:: THE TASK ::
Set down each line of the records once more, precisely, and omit the pictures.

:: STUDY MATERIAL ::
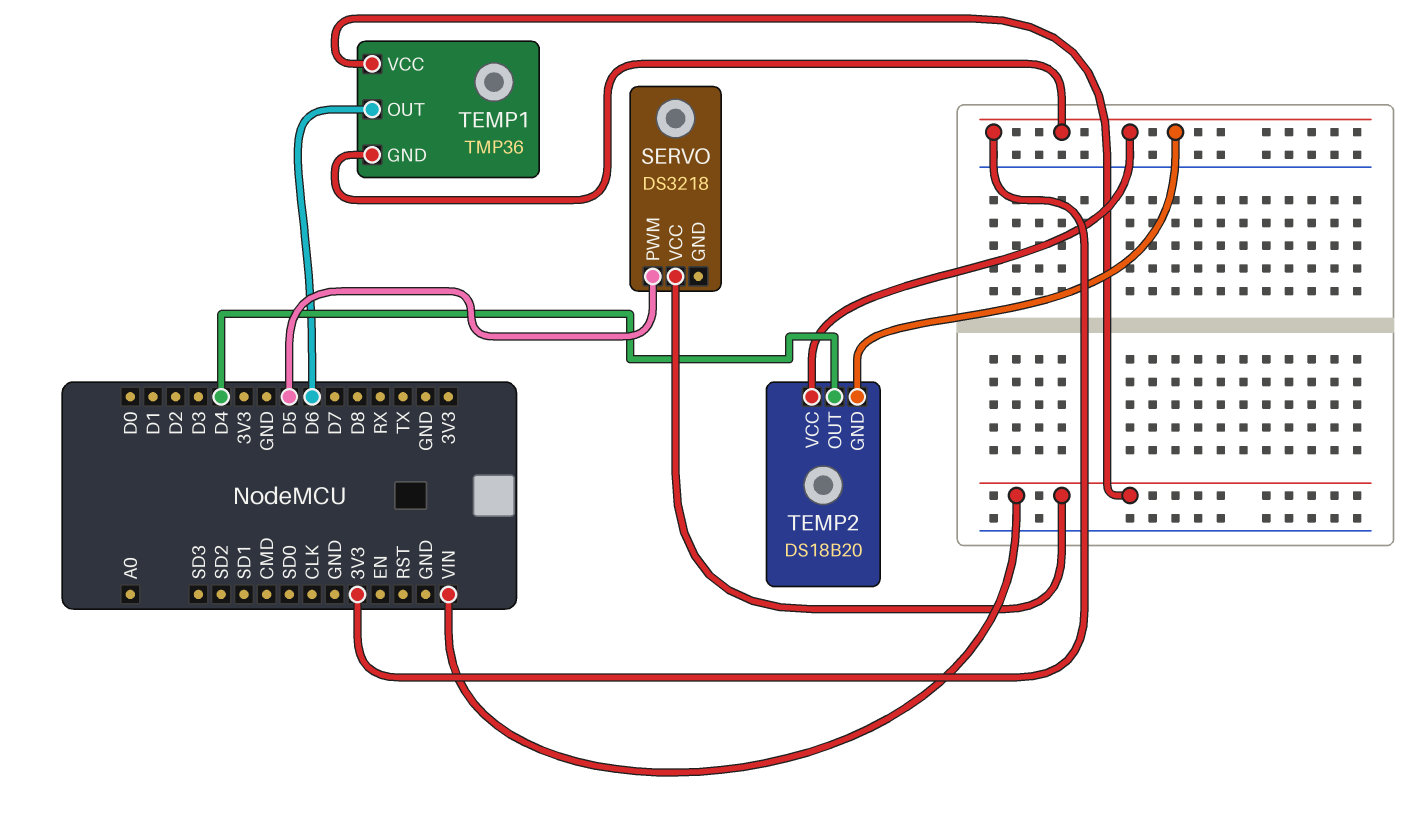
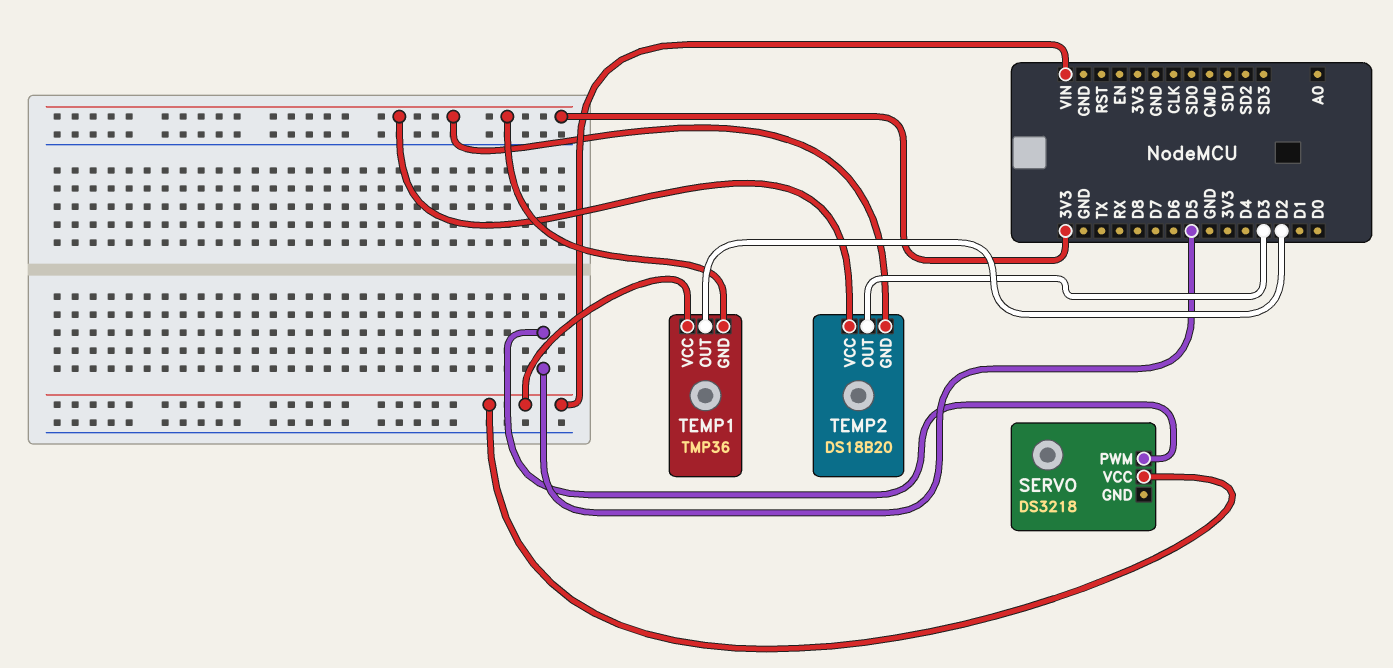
TEMP1 pin OUT: D6 -> D2
TEMP2 pin OUT: D4 -> D3

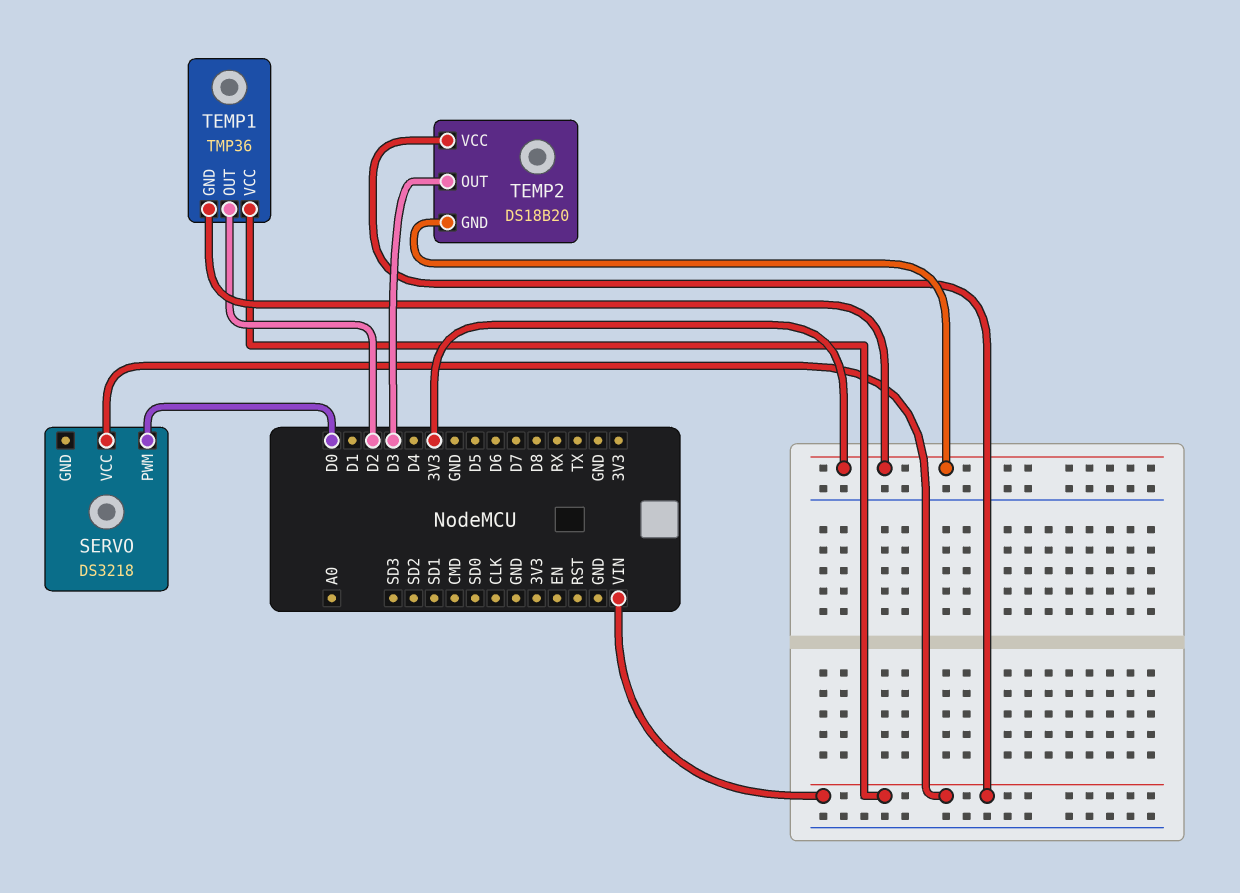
SERVO pin PWM: D5 -> D0
TEMP2 pin VCC: 3V3 -> VIN

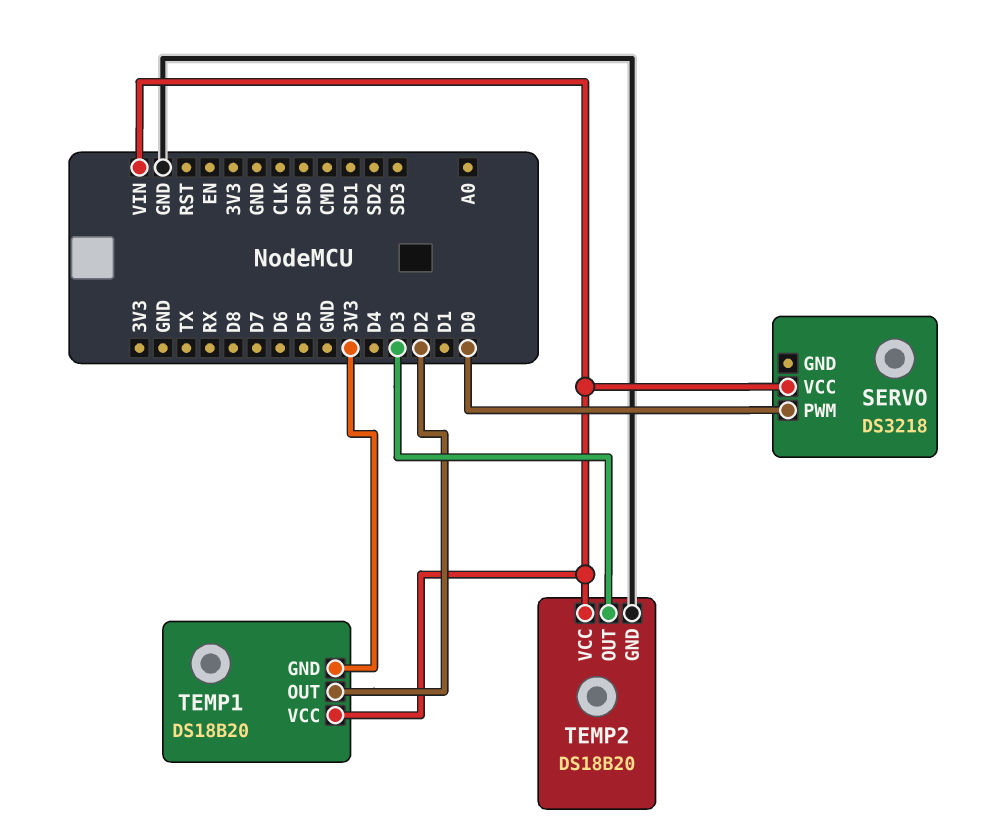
TEMP1: TMP36 -> DS18B20
TEMP2 pin GND: 3V3 -> GND

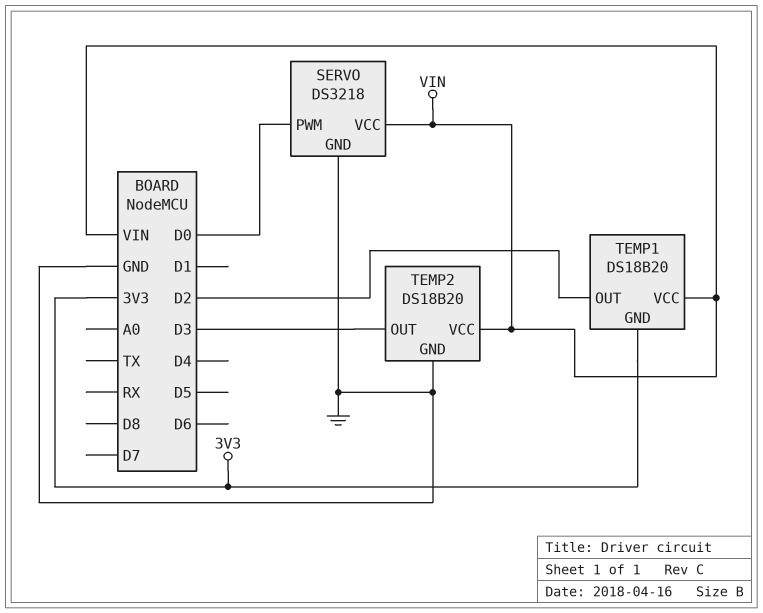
SERVO pin GND: none -> GND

:: YOUR SOLUTION ::
TEMP1 pin OUT: D6 -> D2
TEMP2 pin OUT: D4 -> D3

SERVO pin PWM: D5 -> D0
TEMP2 pin VCC: 3V3 -> VIN

TEMP1: TMP36 -> DS18B20
TEMP2 pin GND: 3V3 -> GND

SERVO pin GND: none -> GND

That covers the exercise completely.